◆ Stored items

****

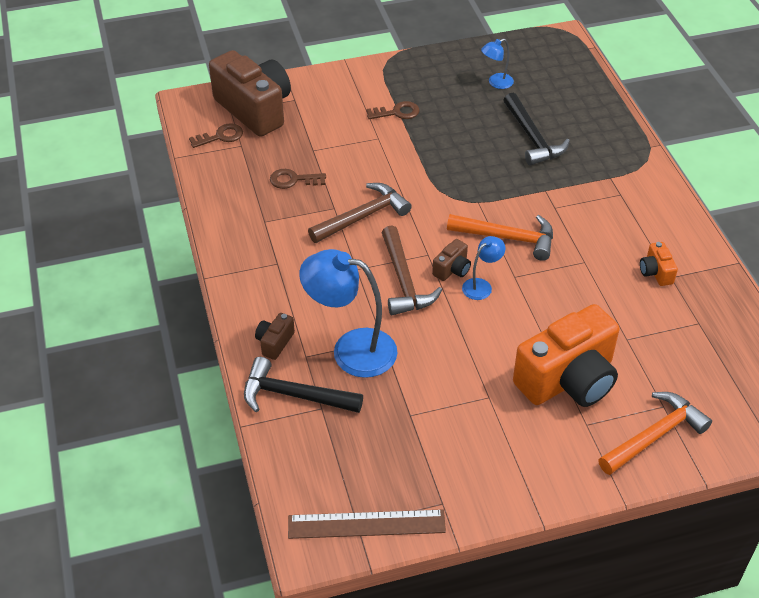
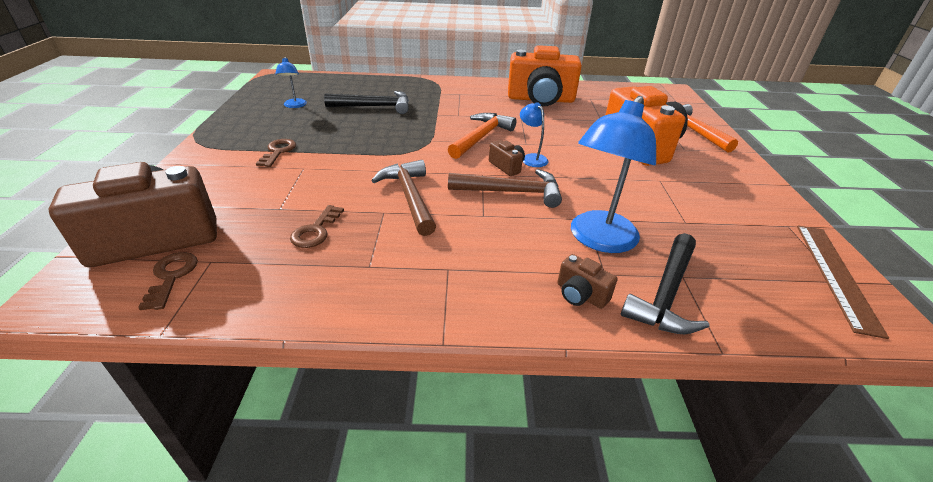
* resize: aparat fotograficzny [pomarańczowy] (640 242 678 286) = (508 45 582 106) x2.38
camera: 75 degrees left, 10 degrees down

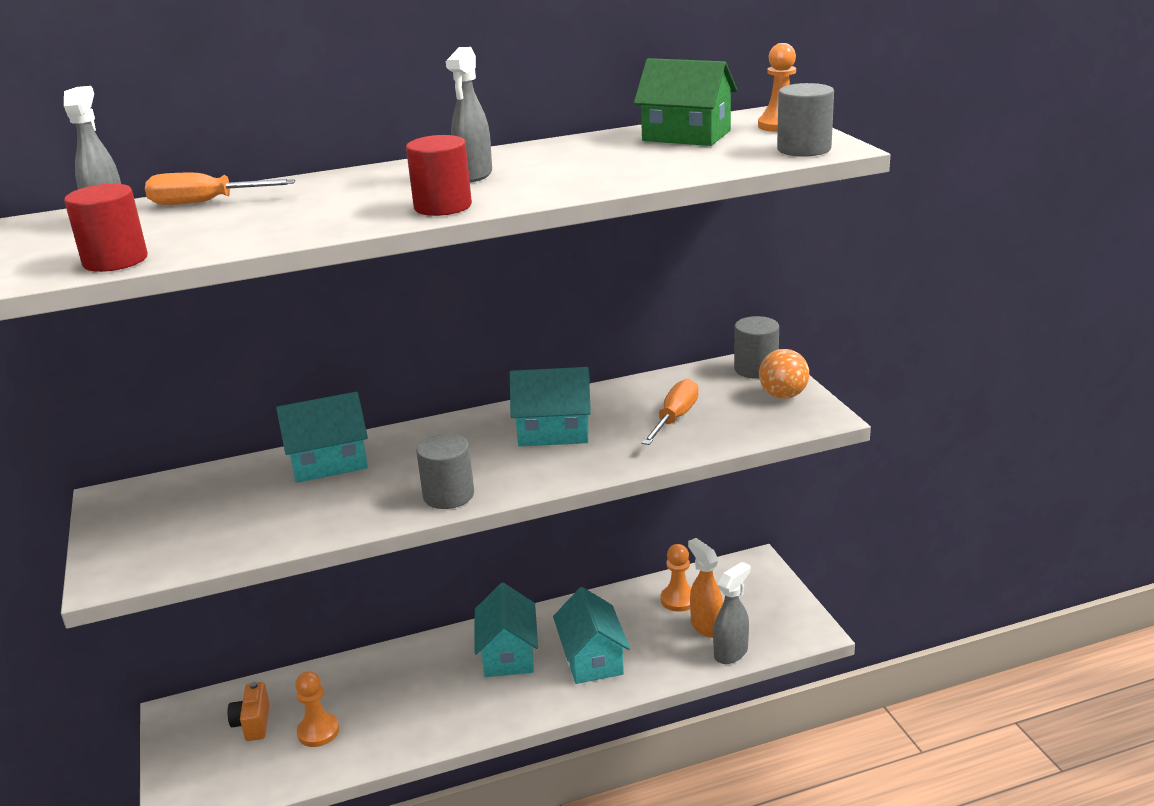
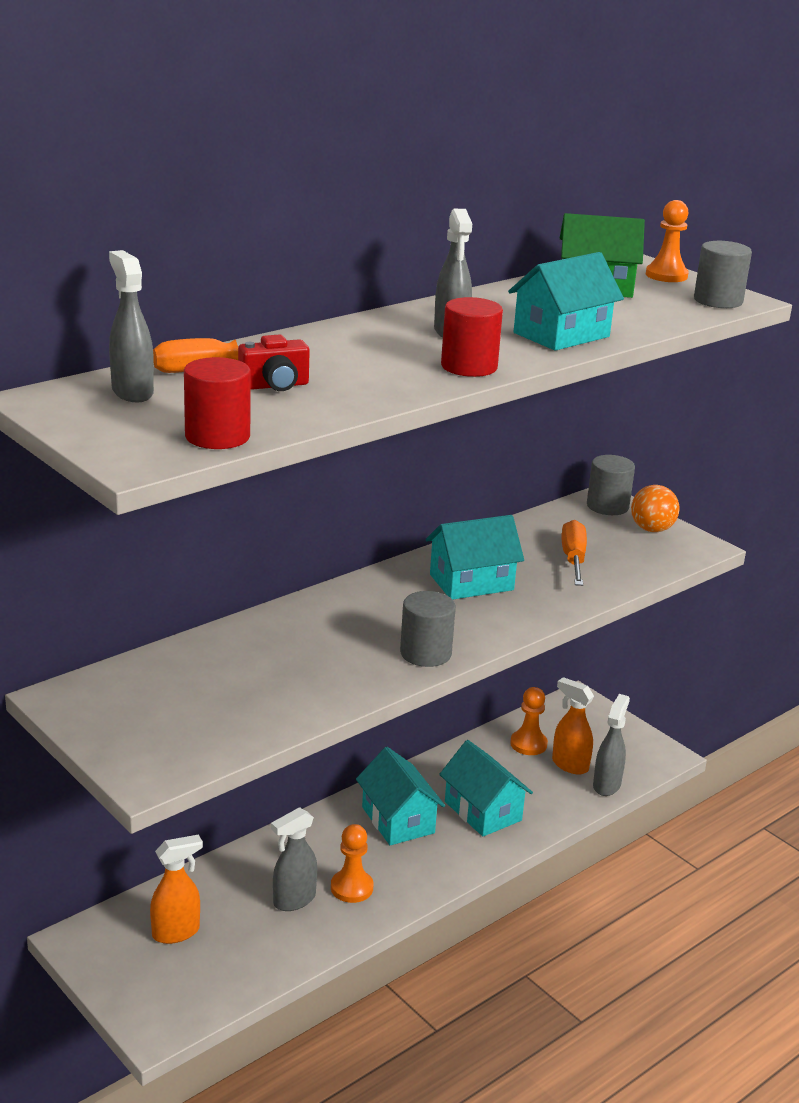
* insert: aparat fotograficzny [czerwony] (238 334 310 391)
* insert: spryskiwacz [szary] (271 807 317 911)
* move: domek [turkusowy] (276 392 368 483) to (508 252 624 351)
* move: pionek [pomarańczowy] (295 671 339 747) to (331 824 374 903)
* replace: aparat fotograficzny [pomarańczowy] (228 682 270 741) to spryskiwacz [pomarańczowy] (150 834 203 944)
camera: 25 degrees left, 0 degrees up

****

◆ DIRECTIONS FOR THIS TASK
Exclude the images and reproduce the remaining data exactly.

◆ RESULT FOR THIS TASK
* resize: aparat fotograficzny [pomarańczowy] (640 242 678 286) = (508 45 582 106) x2.38
camera: 75 degrees left, 10 degrees down

* insert: aparat fotograficzny [czerwony] (238 334 310 391)
* insert: spryskiwacz [szary] (271 807 317 911)
* move: domek [turkusowy] (276 392 368 483) to (508 252 624 351)
* move: pionek [pomarańczowy] (295 671 339 747) to (331 824 374 903)
* replace: aparat fotograficzny [pomarańczowy] (228 682 270 741) to spryskiwacz [pomarańczowy] (150 834 203 944)
camera: 25 degrees left, 0 degrees up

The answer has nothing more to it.